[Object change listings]
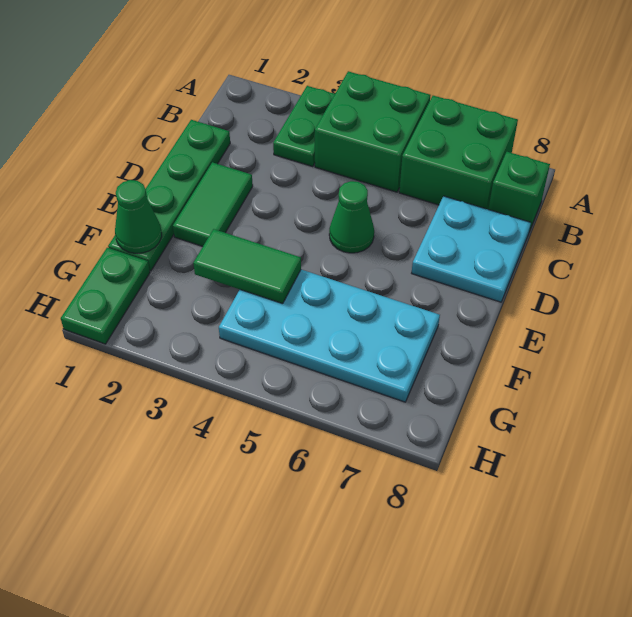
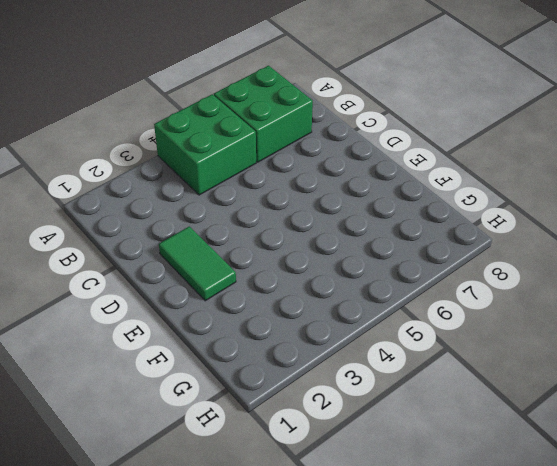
none -> green plate A3:B3 level 1
none -> green brick B8 level 1
none -> green plate C1:F1 level 1

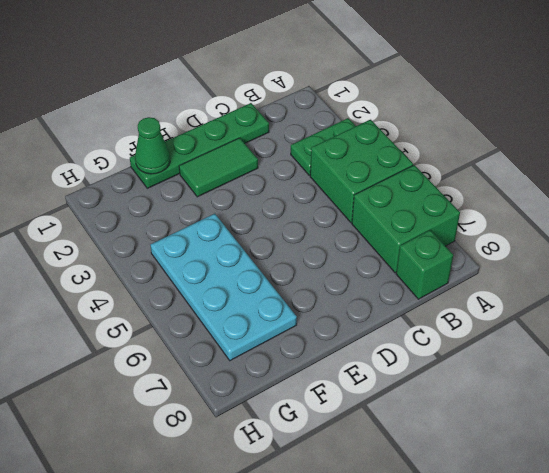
none -> cyan plate C7:D8 level 1
none -> green cone D5 level 1
none -> green plate G1:H1 level 1

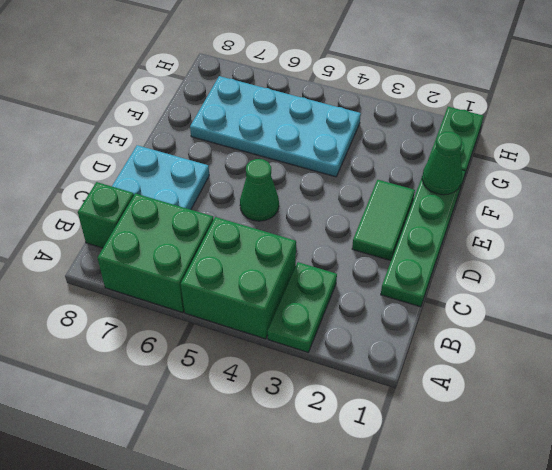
none -> green tile F3:F4 level 2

• **What is being asked**: Please tally every line of the entries that holds "plate" and answer with that figure alone.

• **Task solution**: 4